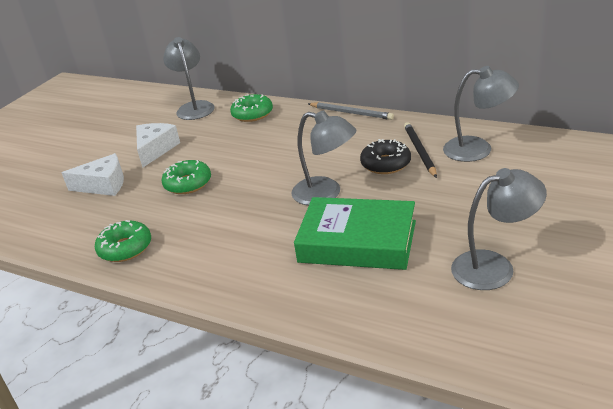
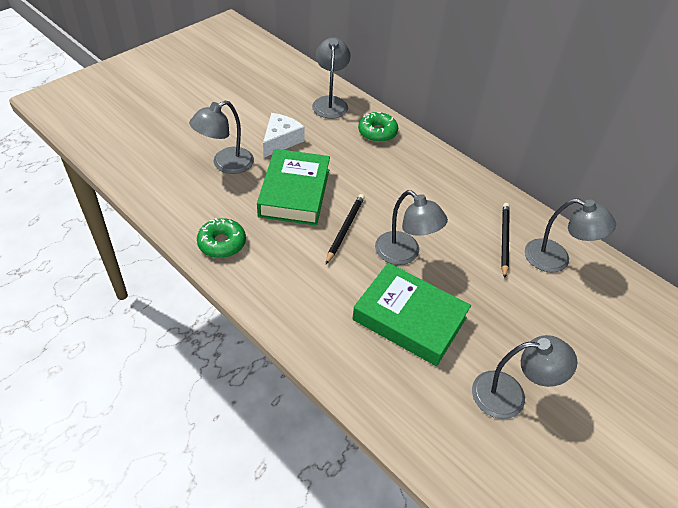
camera: 10 degrees right, 15 degrees up
white cheese [62,153,124,196] -> grey lamp [189,101,254,174]
green donut [161,160,211,194] -> green book [257,149,330,225]
grey pencil [308,102,394,120] -> none
black donut [360,139,411,174] -> none
none -> black pencil [326,194,365,264]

• **Assignment**: Where an entry includes an image, leave that image out; otherwise, reproduce everything exactly.

• **Result below**:
camera: 10 degrees right, 15 degrees up
white cheese [62,153,124,196] -> grey lamp [189,101,254,174]
green donut [161,160,211,194] -> green book [257,149,330,225]
grey pencil [308,102,394,120] -> none
black donut [360,139,411,174] -> none
none -> black pencil [326,194,365,264]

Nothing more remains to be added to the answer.